◆ Your task ◆
Return exactly the final stretch of the records below, opening with the line that contains "(540, 260) = (601, 396): purple" and closing with the last line.

[Object transformation records]

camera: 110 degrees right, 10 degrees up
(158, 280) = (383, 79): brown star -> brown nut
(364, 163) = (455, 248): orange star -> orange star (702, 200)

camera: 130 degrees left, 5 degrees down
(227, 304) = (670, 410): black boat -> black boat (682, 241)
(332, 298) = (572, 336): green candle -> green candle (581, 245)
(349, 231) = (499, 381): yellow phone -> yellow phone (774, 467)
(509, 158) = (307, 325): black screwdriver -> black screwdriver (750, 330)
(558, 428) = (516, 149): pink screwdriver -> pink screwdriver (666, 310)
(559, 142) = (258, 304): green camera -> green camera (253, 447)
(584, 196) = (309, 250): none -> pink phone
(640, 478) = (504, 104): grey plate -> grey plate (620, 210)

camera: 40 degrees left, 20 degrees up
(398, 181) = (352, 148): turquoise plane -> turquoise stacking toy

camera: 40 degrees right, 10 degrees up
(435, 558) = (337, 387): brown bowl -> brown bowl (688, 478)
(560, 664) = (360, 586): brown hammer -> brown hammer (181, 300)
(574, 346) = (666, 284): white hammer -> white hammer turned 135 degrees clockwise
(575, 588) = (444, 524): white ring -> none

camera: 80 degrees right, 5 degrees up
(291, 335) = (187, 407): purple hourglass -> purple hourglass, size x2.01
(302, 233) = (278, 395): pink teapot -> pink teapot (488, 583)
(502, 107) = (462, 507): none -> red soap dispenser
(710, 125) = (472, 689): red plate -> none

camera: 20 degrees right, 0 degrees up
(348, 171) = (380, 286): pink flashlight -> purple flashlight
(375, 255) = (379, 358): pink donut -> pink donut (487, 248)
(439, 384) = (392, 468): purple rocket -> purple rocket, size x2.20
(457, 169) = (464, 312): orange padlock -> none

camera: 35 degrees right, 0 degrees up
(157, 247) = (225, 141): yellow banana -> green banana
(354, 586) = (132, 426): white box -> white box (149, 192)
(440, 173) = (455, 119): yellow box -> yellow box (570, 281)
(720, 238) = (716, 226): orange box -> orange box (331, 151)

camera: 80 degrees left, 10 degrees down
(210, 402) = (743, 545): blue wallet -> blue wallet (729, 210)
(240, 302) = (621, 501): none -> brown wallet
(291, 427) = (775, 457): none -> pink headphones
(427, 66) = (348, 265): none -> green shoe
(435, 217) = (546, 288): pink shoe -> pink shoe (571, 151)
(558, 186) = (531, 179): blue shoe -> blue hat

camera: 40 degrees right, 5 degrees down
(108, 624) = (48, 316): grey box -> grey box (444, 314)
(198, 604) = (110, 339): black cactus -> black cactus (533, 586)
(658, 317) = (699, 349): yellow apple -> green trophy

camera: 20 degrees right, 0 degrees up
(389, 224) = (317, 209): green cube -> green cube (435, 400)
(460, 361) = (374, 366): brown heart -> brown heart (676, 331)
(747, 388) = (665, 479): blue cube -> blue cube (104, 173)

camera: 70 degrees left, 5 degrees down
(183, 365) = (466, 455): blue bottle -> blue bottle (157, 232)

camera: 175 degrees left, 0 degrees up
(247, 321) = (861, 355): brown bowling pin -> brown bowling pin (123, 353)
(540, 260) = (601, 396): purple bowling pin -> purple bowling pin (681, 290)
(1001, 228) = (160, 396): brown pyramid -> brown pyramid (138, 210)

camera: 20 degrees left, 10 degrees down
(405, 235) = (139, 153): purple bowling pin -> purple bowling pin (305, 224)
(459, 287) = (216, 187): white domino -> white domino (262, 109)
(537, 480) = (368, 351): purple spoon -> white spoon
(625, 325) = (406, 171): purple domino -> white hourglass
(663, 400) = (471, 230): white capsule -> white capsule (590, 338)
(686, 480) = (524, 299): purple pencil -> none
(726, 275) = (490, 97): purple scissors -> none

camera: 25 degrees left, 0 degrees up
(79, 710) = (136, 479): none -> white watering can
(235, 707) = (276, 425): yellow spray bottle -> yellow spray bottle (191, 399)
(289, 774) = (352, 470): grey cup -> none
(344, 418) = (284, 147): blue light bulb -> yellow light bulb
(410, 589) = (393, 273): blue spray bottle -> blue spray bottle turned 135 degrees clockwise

◆ Result ◆
(540, 260) = (601, 396): purple bowling pin -> purple bowling pin (681, 290)
(1001, 228) = (160, 396): brown pyramid -> brown pyramid (138, 210)

camera: 20 degrees left, 10 degrees down
(405, 235) = (139, 153): purple bowling pin -> purple bowling pin (305, 224)
(459, 287) = (216, 187): white domino -> white domino (262, 109)
(537, 480) = (368, 351): purple spoon -> white spoon
(625, 325) = (406, 171): purple domino -> white hourglass
(663, 400) = (471, 230): white capsule -> white capsule (590, 338)
(686, 480) = (524, 299): purple pencil -> none
(726, 275) = (490, 97): purple scissors -> none

camera: 25 degrees left, 0 degrees up
(79, 710) = (136, 479): none -> white watering can
(235, 707) = (276, 425): yellow spray bottle -> yellow spray bottle (191, 399)
(289, 774) = (352, 470): grey cup -> none
(344, 418) = (284, 147): blue light bulb -> yellow light bulb
(410, 589) = (393, 273): blue spray bottle -> blue spray bottle turned 135 degrees clockwise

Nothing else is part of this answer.